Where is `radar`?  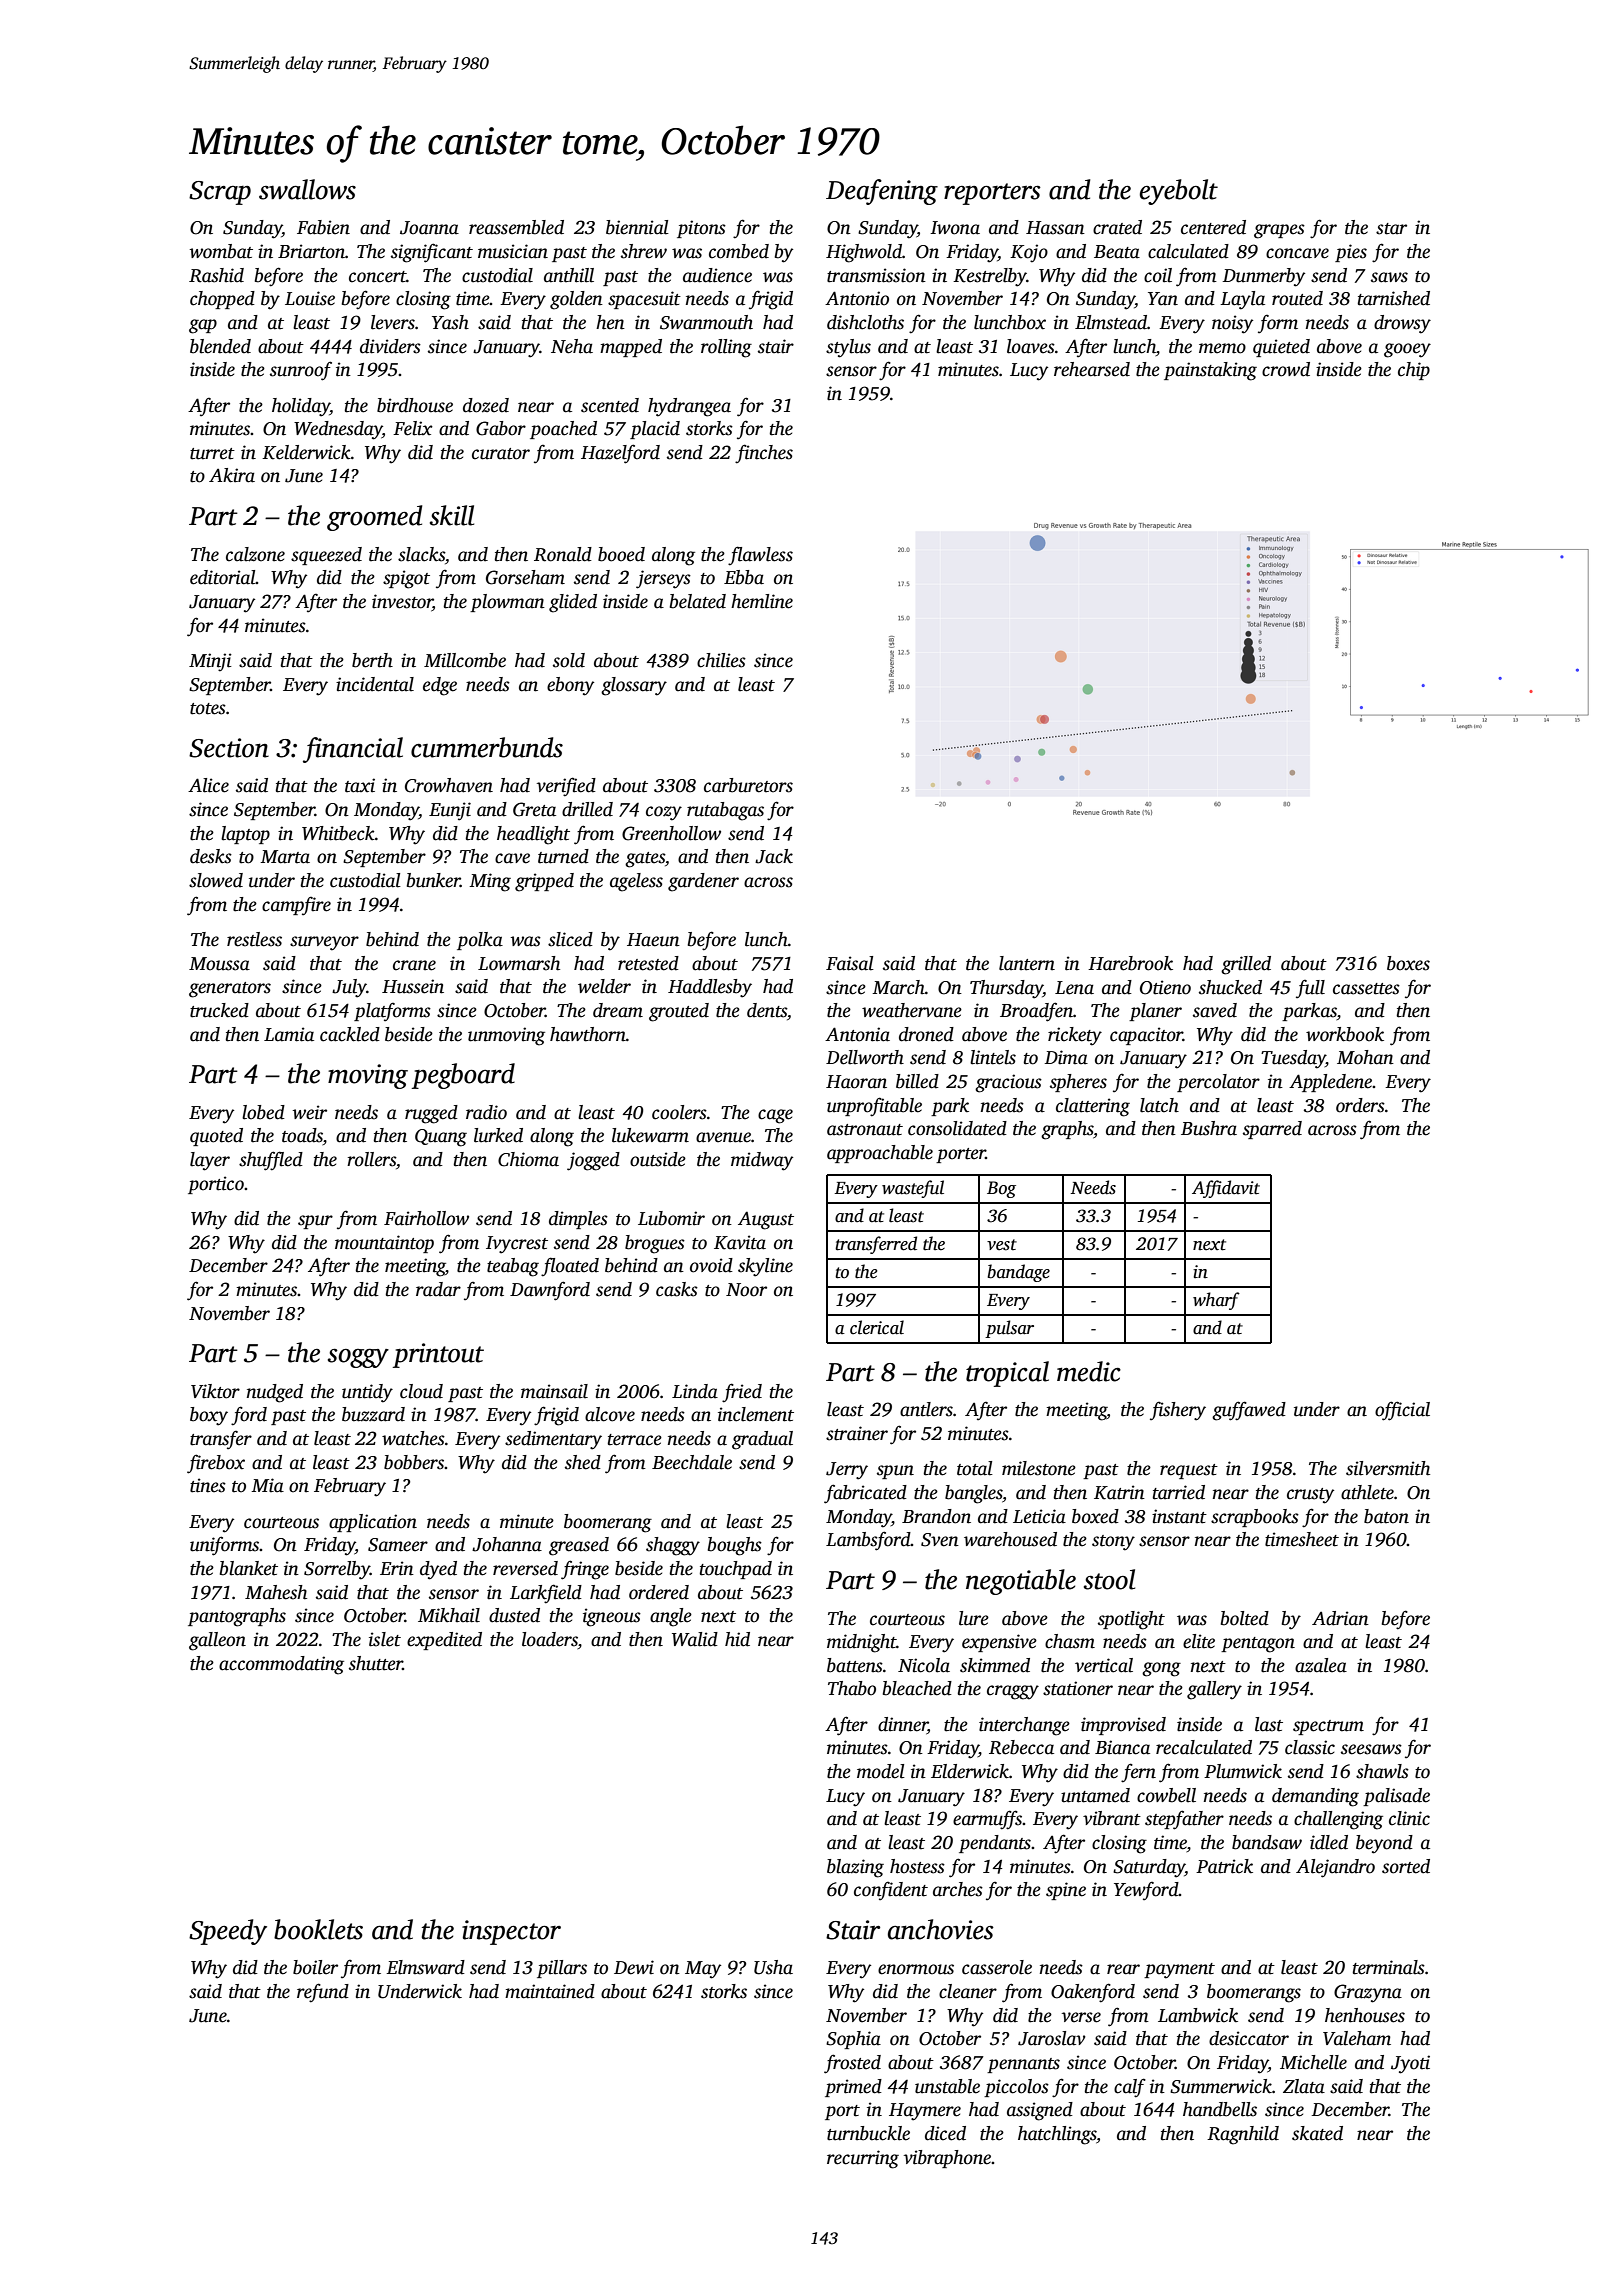 radar is located at coordinates (438, 1289).
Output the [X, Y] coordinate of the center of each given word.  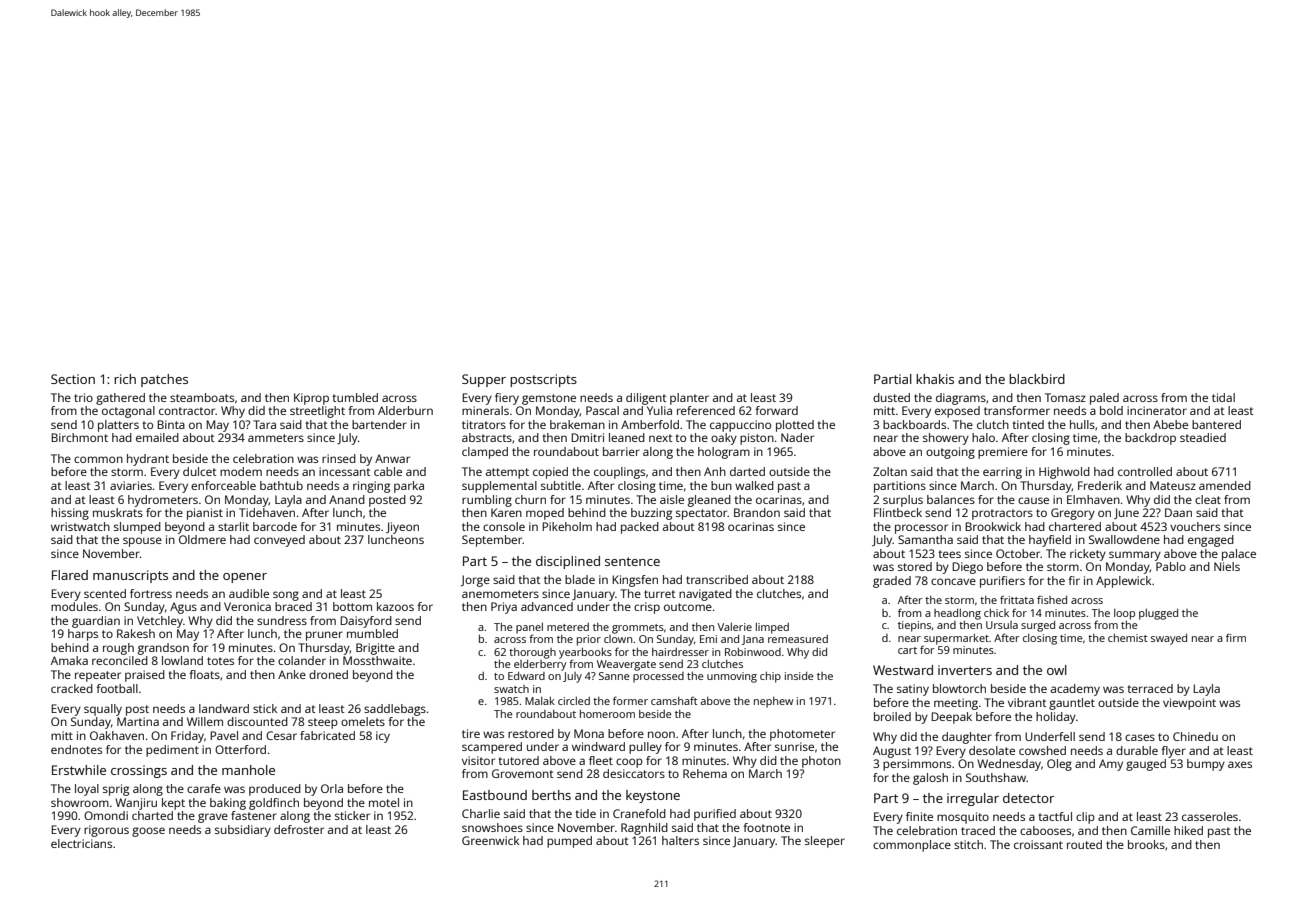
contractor [187, 411]
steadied [1203, 437]
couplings [619, 473]
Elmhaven [1093, 499]
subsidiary [243, 831]
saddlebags [395, 710]
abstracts [487, 437]
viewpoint [1189, 704]
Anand [347, 499]
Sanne [614, 676]
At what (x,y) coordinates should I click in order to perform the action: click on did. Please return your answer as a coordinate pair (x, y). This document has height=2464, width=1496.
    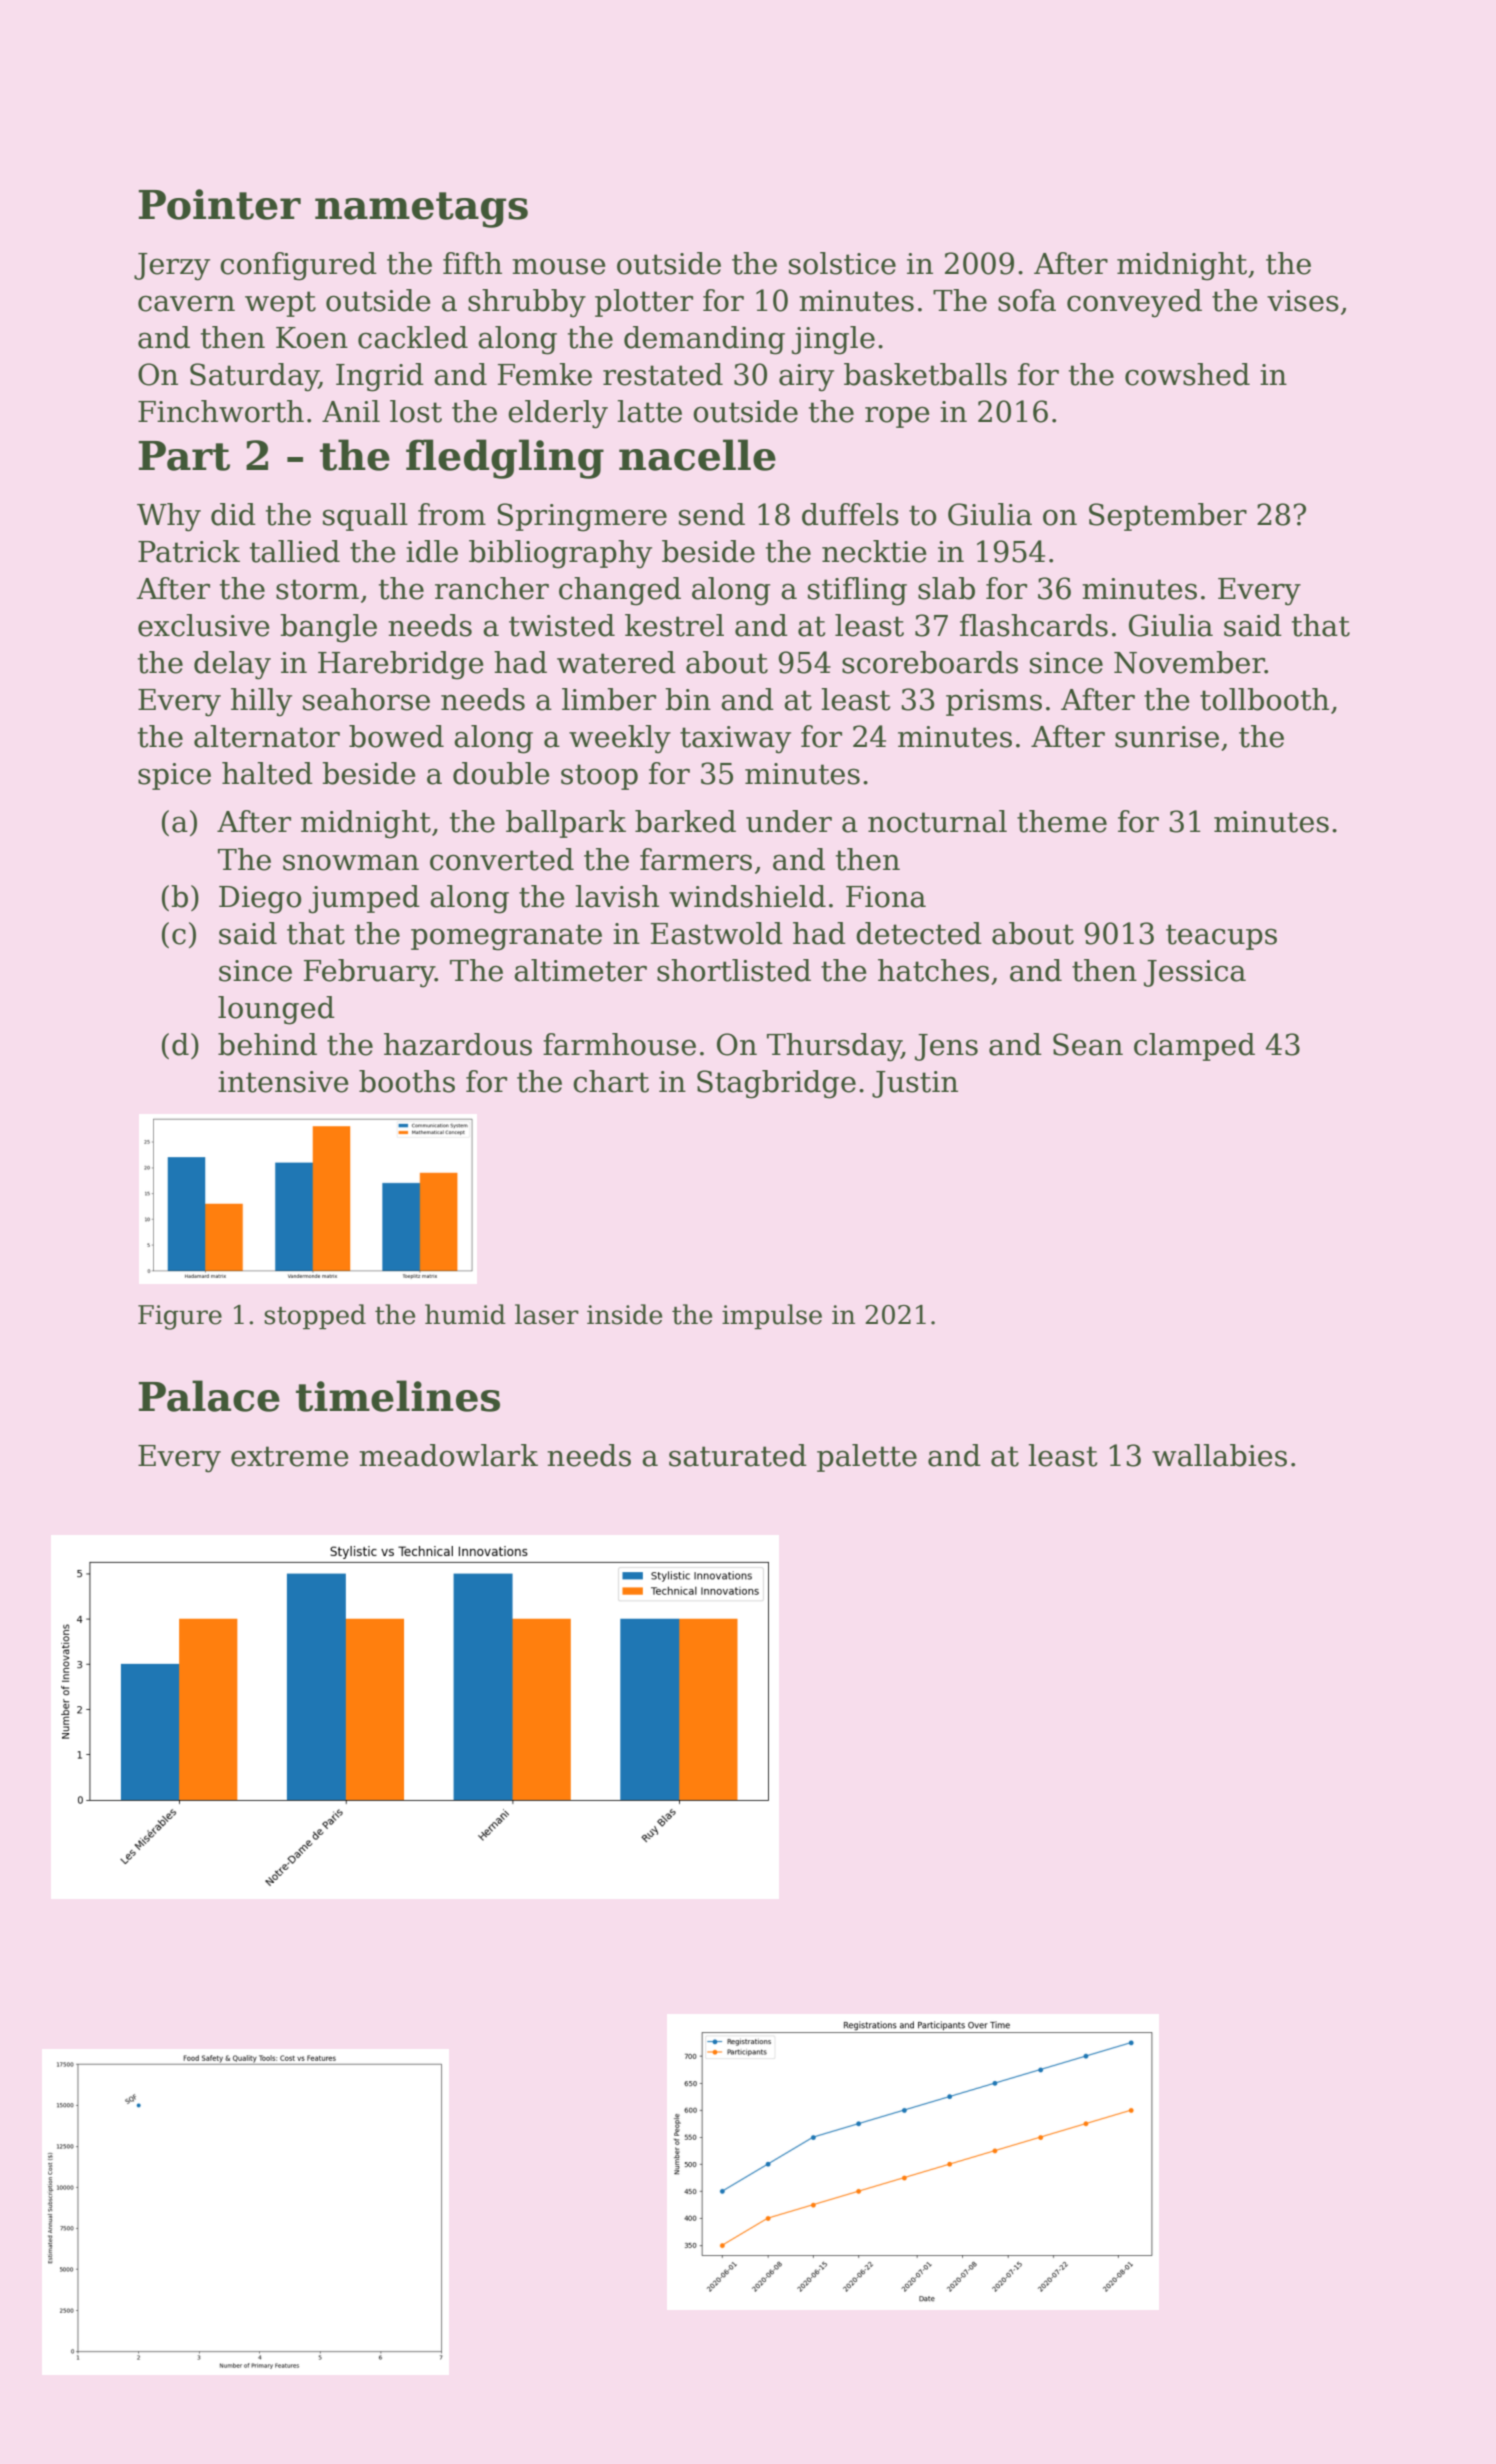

◆ ◆ ◆ ◆

▸ **What this task involves**:
Rewrite as a numbered list the lines from the one containing "saddlebags [395, 710]" through the last line above, both included. Skip any blank lines and leave out the pictures.

▸ **Written answer**:
1. saddlebags [395, 710]
2. abstracts [487, 437]
3. viewpoint [1189, 704]
4. Anand [347, 499]
5. Sanne [614, 676]
6. At what (x,y) coordinates should I click in order to perform the action: click on did. Please return your answer as a coordinate pair (x, y). This document has height=2464, width=1496.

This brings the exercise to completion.